Data items
════════════════
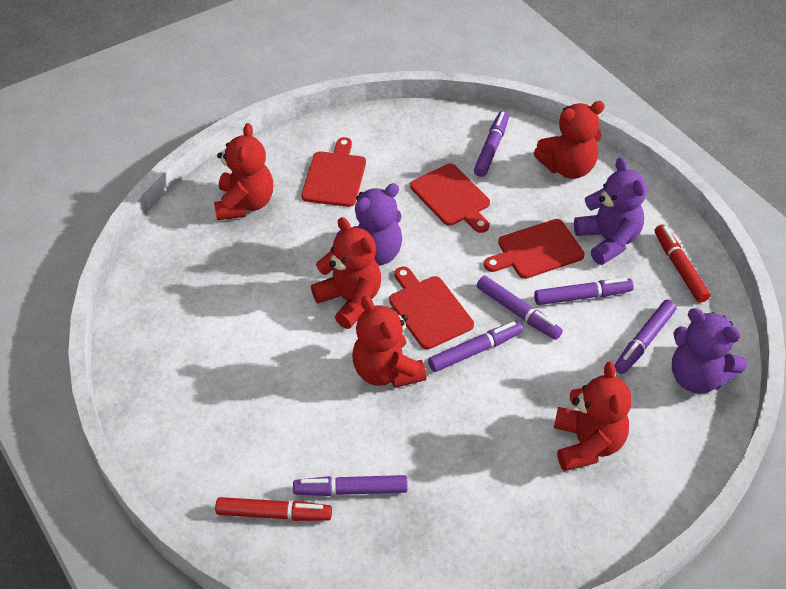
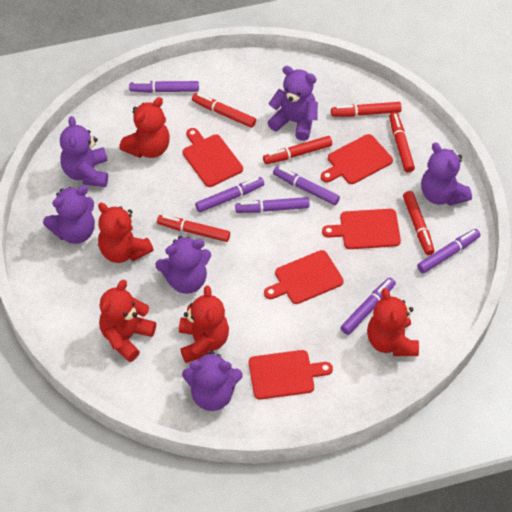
purple teddy bear: 3 -> 6
red cutting board: 4 -> 5
red marker: 2 -> 6

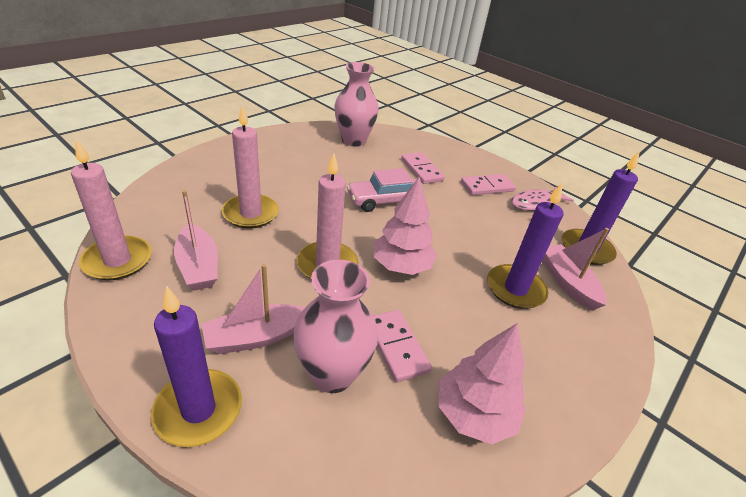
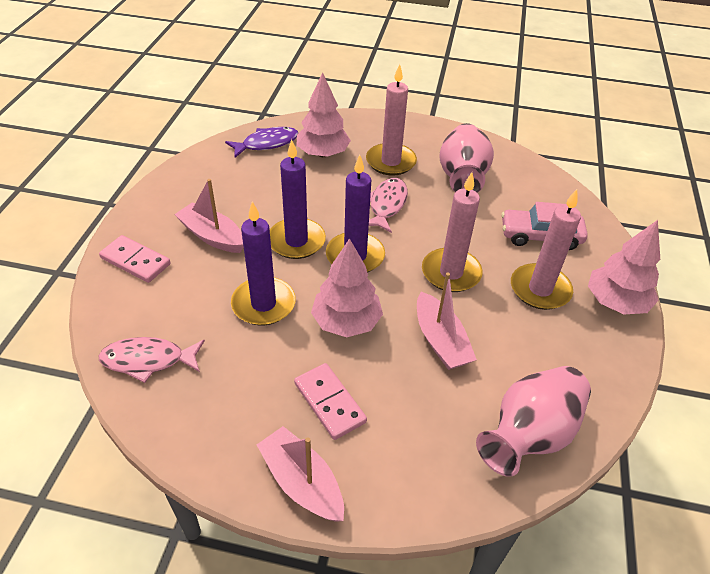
pink domino: 3 -> 2
pink fish: 1 -> 2
pink tree: 2 -> 3
purple fish: 0 -> 1

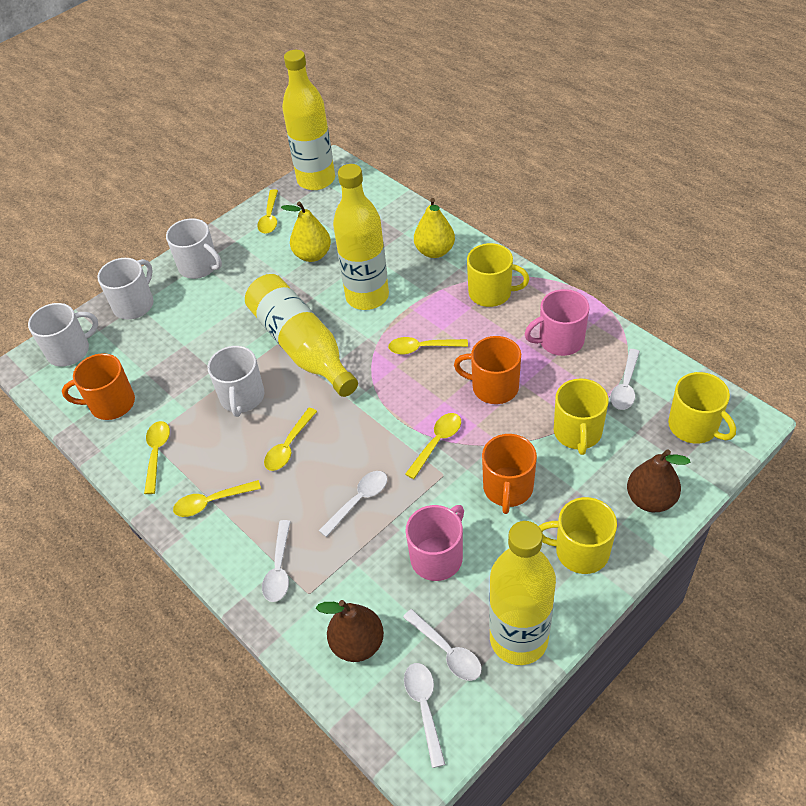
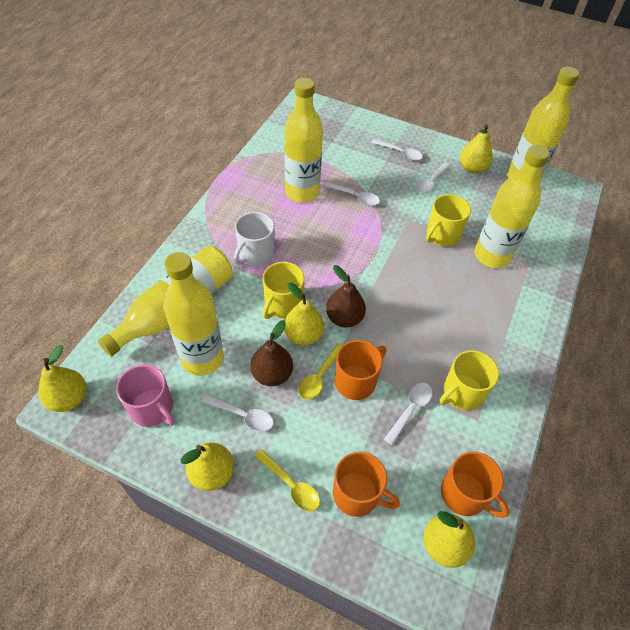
pink mug: 2 -> 1
white mug: 4 -> 1
yellow bottle: 4 -> 5
yellow mug: 4 -> 3
yellow pear: 2 -> 5
yellow spoon: 6 -> 2

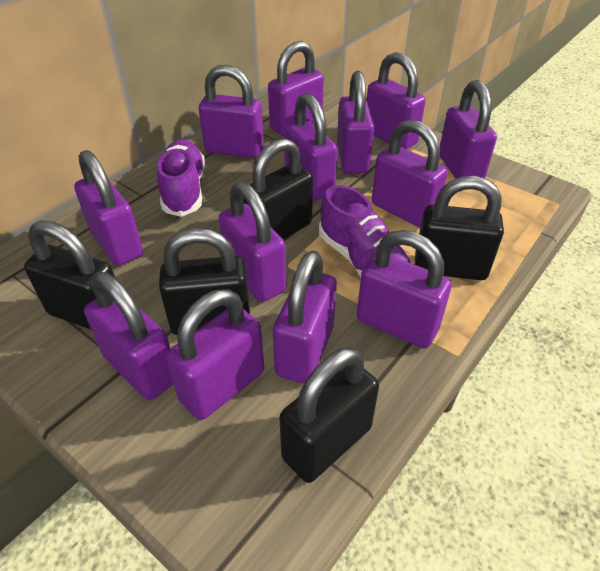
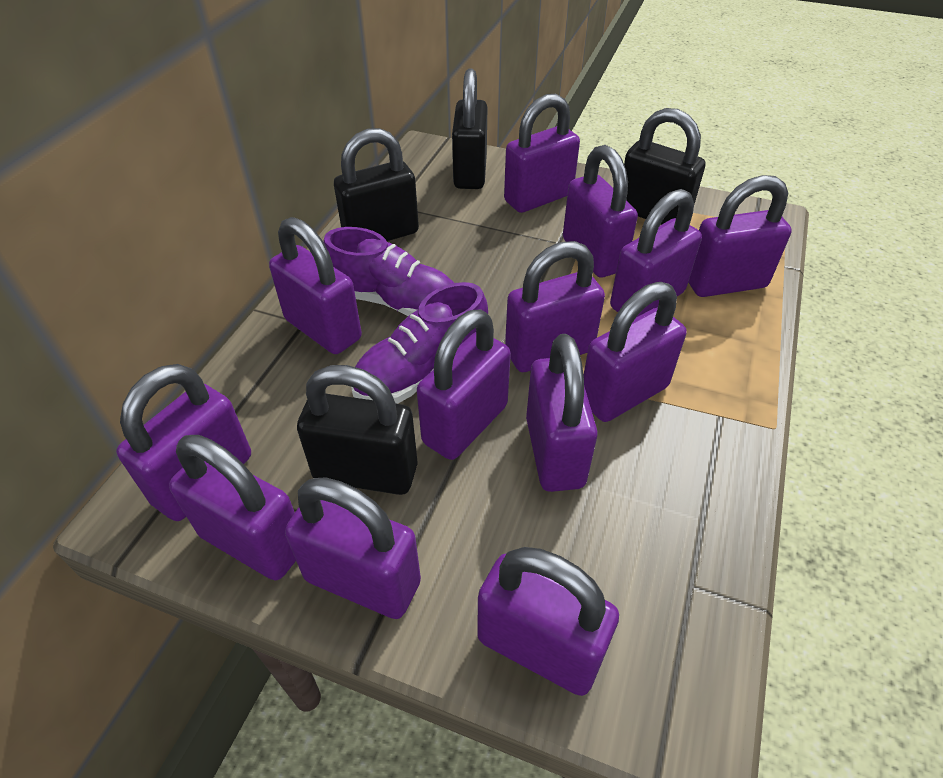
black padlock: 5 -> 4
════════════════
Task directions
This task calls for the lines from the line holding "yellow mug: 4 -> 3" through the last line above, restated word for word with both ends included and the pictures dropped.

Answer below
yellow mug: 4 -> 3
yellow pear: 2 -> 5
yellow spoon: 6 -> 2

black padlock: 5 -> 4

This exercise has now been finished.